## Exercise prompt
Each line in the records below that has the word "brown" should be copied.

Data excerpts Block Start

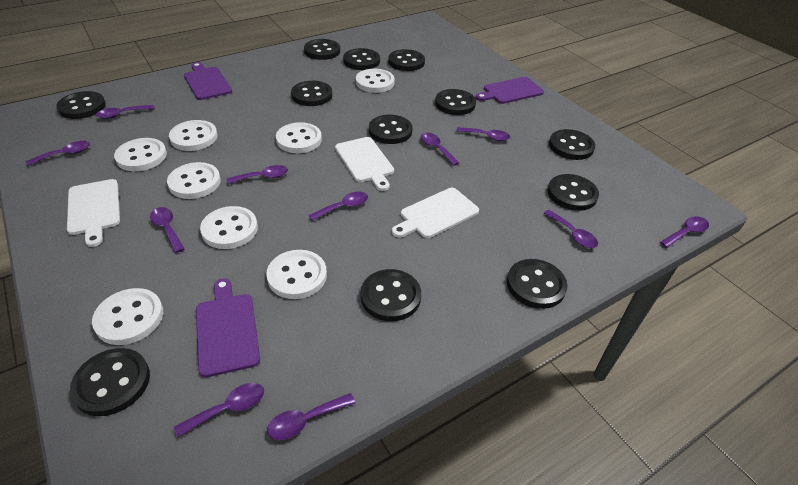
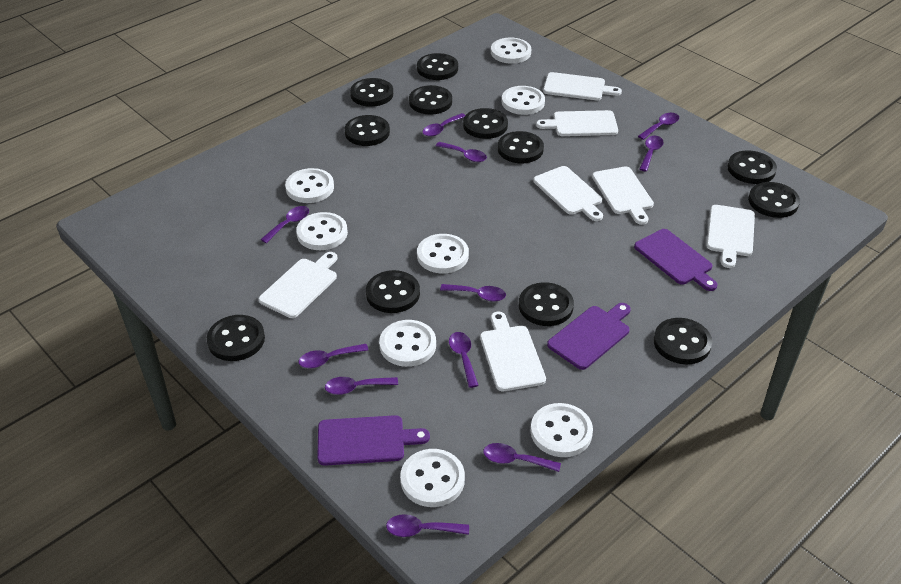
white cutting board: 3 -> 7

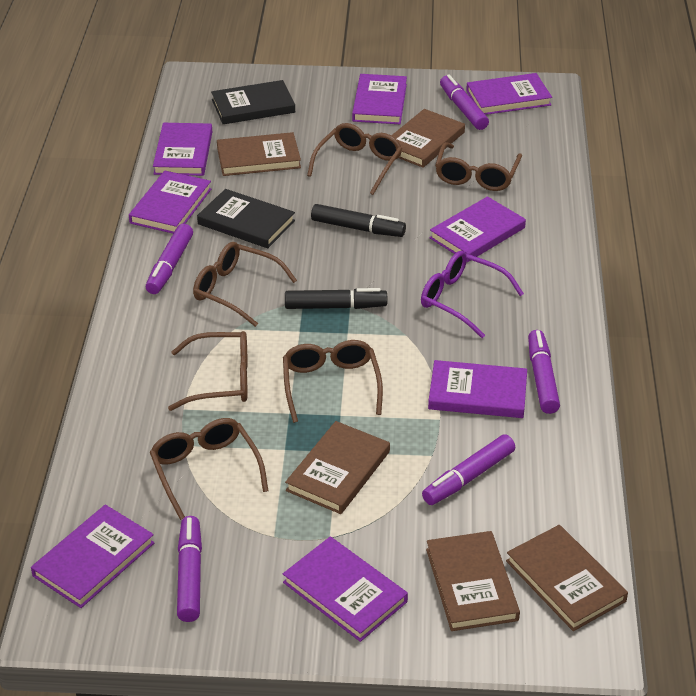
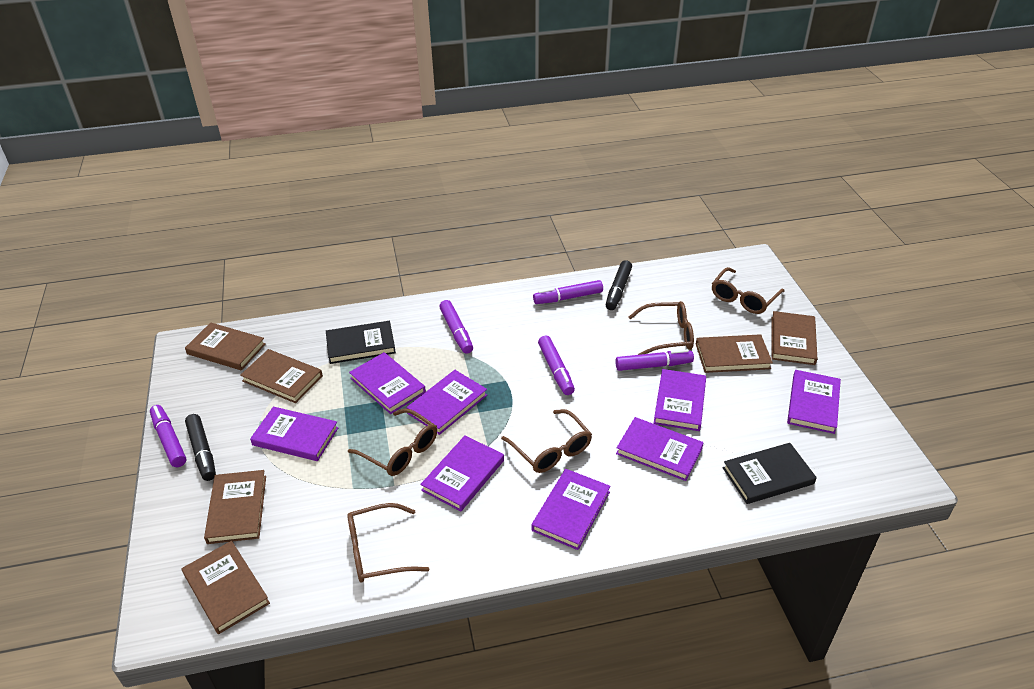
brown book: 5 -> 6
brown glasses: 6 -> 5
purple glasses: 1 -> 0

Data excerpts Block End
Data excerpts Block Start

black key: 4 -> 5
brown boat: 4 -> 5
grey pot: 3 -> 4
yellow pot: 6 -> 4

Data excerpts Block End

## Answer section
brown book: 5 -> 6
brown glasses: 6 -> 5
brown boat: 4 -> 5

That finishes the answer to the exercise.